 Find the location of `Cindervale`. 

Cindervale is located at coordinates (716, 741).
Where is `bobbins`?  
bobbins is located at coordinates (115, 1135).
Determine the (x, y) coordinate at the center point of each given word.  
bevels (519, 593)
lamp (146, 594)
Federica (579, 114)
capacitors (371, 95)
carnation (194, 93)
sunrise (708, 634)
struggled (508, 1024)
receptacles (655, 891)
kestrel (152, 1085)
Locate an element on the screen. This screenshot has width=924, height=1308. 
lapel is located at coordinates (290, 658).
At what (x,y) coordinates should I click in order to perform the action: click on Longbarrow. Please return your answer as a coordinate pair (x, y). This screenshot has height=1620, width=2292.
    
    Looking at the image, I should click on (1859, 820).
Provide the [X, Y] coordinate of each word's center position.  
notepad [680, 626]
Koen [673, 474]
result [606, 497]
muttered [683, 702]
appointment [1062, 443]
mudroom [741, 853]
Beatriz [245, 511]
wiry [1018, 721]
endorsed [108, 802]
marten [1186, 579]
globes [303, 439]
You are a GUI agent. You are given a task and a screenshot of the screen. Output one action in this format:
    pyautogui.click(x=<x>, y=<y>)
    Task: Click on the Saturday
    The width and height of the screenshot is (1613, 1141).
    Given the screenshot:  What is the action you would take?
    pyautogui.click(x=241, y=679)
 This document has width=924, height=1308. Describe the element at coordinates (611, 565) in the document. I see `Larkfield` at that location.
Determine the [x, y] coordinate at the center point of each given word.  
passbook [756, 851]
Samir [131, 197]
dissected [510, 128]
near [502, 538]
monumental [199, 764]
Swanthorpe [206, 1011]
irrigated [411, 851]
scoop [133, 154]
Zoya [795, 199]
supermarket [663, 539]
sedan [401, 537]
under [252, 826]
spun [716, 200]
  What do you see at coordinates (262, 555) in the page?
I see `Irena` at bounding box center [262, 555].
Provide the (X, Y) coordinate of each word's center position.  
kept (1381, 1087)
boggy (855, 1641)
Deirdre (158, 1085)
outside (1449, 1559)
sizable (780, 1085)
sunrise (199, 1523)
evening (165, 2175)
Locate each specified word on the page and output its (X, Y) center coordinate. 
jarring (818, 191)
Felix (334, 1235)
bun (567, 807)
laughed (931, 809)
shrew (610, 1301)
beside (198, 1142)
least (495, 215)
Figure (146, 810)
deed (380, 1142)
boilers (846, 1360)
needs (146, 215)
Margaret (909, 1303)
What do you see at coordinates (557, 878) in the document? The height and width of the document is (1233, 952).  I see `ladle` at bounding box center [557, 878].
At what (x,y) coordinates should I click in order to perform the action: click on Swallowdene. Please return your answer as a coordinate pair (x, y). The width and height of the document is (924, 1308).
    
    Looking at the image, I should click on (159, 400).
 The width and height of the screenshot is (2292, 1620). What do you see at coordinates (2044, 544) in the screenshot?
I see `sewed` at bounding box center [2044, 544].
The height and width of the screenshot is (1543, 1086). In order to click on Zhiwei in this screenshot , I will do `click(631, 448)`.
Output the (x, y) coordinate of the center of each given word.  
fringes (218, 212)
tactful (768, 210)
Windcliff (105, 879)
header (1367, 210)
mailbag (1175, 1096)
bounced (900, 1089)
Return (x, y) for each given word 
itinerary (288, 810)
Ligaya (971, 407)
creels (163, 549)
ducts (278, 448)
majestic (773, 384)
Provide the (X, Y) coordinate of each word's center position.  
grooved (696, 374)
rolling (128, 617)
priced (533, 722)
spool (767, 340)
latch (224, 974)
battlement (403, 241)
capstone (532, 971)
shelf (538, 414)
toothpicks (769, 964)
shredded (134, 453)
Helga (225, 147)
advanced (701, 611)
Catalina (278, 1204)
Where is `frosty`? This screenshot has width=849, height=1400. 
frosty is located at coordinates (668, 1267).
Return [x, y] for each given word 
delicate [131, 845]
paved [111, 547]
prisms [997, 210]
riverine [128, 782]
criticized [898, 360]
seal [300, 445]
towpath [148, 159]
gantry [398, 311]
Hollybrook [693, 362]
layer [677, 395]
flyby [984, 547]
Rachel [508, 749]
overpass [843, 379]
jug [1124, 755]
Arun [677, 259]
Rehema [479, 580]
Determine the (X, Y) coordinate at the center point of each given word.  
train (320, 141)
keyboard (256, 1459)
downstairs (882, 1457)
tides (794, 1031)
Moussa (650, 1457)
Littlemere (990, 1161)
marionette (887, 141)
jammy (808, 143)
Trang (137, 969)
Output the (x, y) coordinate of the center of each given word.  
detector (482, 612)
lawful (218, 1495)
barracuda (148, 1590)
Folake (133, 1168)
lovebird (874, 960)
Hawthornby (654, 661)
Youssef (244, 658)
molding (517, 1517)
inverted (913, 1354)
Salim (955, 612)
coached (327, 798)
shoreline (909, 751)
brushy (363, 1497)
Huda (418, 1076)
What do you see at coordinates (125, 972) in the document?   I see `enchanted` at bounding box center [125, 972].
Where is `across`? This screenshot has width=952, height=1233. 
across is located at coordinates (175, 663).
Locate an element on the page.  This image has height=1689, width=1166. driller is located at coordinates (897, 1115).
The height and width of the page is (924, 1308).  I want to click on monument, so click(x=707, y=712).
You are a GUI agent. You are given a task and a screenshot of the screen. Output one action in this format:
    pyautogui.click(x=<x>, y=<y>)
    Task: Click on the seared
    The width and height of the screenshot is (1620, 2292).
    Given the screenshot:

──────

**Your task**
Retype the entire listing above word for word, with every line unchanged.

**Completed task**
 Find the location of `Cindervale`. 

Cindervale is located at coordinates (716, 741).
Where is `bobbins`?  
bobbins is located at coordinates (115, 1135).
Determine the (x, y) coordinate at the center point of each given word.  
bevels (519, 593)
lamp (146, 594)
Federica (579, 114)
capacitors (371, 95)
carnation (194, 93)
sunrise (708, 634)
struggled (508, 1024)
receptacles (655, 891)
kestrel (152, 1085)
Locate an element on the screen. This screenshot has width=924, height=1308. 
lapel is located at coordinates (290, 658).
At what (x,y) coordinates should I click in order to perform the action: click on Longbarrow. Please return your answer as a coordinate pair (x, y). This screenshot has height=1620, width=2292.
    
    Looking at the image, I should click on (1859, 820).
Provide the [X, Y] coordinate of each word's center position.  
notepad [680, 626]
Koen [673, 474]
result [606, 497]
muttered [683, 702]
appointment [1062, 443]
mudroom [741, 853]
Beatriz [245, 511]
wiry [1018, 721]
endorsed [108, 802]
marten [1186, 579]
globes [303, 439]
You are a GUI agent. You are given a task and a screenshot of the screen. Output one action in this format:
    pyautogui.click(x=<x>, y=<y>)
    Task: Click on the Saturday
    The width and height of the screenshot is (1613, 1141).
    Given the screenshot:  What is the action you would take?
    pyautogui.click(x=241, y=679)
 This document has width=924, height=1308. Describe the element at coordinates (611, 565) in the document. I see `Larkfield` at that location.
Determine the [x, y] coordinate at the center point of each given word.  
passbook [756, 851]
Samir [131, 197]
dissected [510, 128]
near [502, 538]
monumental [199, 764]
Swanthorpe [206, 1011]
irrigated [411, 851]
scoop [133, 154]
Zoya [795, 199]
supermarket [663, 539]
sedan [401, 537]
under [252, 826]
spun [716, 200]
  What do you see at coordinates (262, 555) in the page?
I see `Irena` at bounding box center [262, 555].
Provide the (X, Y) coordinate of each word's center position.  
kept (1381, 1087)
boggy (855, 1641)
Deirdre (158, 1085)
outside (1449, 1559)
sizable (780, 1085)
sunrise (199, 1523)
evening (165, 2175)
Locate each specified word on the page and output its (X, Y) center coordinate. 
jarring (818, 191)
Felix (334, 1235)
bun (567, 807)
laughed (931, 809)
shrew (610, 1301)
beside (198, 1142)
least (495, 215)
Figure (146, 810)
deed (380, 1142)
boilers (846, 1360)
needs (146, 215)
Margaret (909, 1303)
What do you see at coordinates (557, 878) in the document? The height and width of the document is (1233, 952).  I see `ladle` at bounding box center [557, 878].
At what (x,y) coordinates should I click in order to perform the action: click on Swallowdene. Please return your answer as a coordinate pair (x, y). The width and height of the document is (924, 1308).
    
    Looking at the image, I should click on (159, 400).
 The width and height of the screenshot is (2292, 1620). What do you see at coordinates (2044, 544) in the screenshot?
I see `sewed` at bounding box center [2044, 544].
The height and width of the screenshot is (1543, 1086). In order to click on Zhiwei in this screenshot , I will do `click(631, 448)`.
Output the (x, y) coordinate of the center of each given word.  
fringes (218, 212)
tactful (768, 210)
Windcliff (105, 879)
header (1367, 210)
mailbag (1175, 1096)
bounced (900, 1089)
Return (x, y) for each given word 
itinerary (288, 810)
Ligaya (971, 407)
creels (163, 549)
ducts (278, 448)
majestic (773, 384)
Provide the (X, Y) coordinate of each word's center position.  
grooved (696, 374)
rolling (128, 617)
priced (533, 722)
spool (767, 340)
latch (224, 974)
battlement (403, 241)
capstone (532, 971)
shelf (538, 414)
toothpicks (769, 964)
shredded (134, 453)
Helga (225, 147)
advanced (701, 611)
Catalina (278, 1204)
Where is `frosty`? This screenshot has width=849, height=1400. 
frosty is located at coordinates (668, 1267).
Return [x, y] for each given word 
delicate [131, 845]
paved [111, 547]
prisms [997, 210]
riverine [128, 782]
criticized [898, 360]
seal [300, 445]
towpath [148, 159]
gantry [398, 311]
Hollybrook [693, 362]
layer [677, 395]
flyby [984, 547]
Rachel [508, 749]
overpass [843, 379]
jug [1124, 755]
Arun [677, 259]
Rehema [479, 580]
Determine the (X, Y) coordinate at the center point of each given word.  
train (320, 141)
keyboard (256, 1459)
downstairs (882, 1457)
tides (794, 1031)
Moussa (650, 1457)
Littlemere (990, 1161)
marionette (887, 141)
jammy (808, 143)
Trang (137, 969)
Output the (x, y) coordinate of the center of each given word.  
detector (482, 612)
lawful (218, 1495)
barracuda (148, 1590)
Folake (133, 1168)
lovebird (874, 960)
Hawthornby (654, 661)
Youssef (244, 658)
molding (517, 1517)
inverted (913, 1354)
Salim (955, 612)
coached (327, 798)
shoreline (909, 751)
brushy (363, 1497)
Huda (418, 1076)
What do you see at coordinates (125, 972) in the document?   I see `enchanted` at bounding box center [125, 972].
Where is `across`? This screenshot has width=952, height=1233. 
across is located at coordinates (175, 663).
Locate an element on the page.  This image has height=1689, width=1166. driller is located at coordinates (897, 1115).
The height and width of the page is (924, 1308).  I want to click on monument, so click(x=707, y=712).
You are a GUI agent. You are given a task and a screenshot of the screen. Output one action in this format:
    pyautogui.click(x=<x>, y=<y>)
    Task: Click on the seared
    The width and height of the screenshot is (1620, 2292).
    Given the screenshot:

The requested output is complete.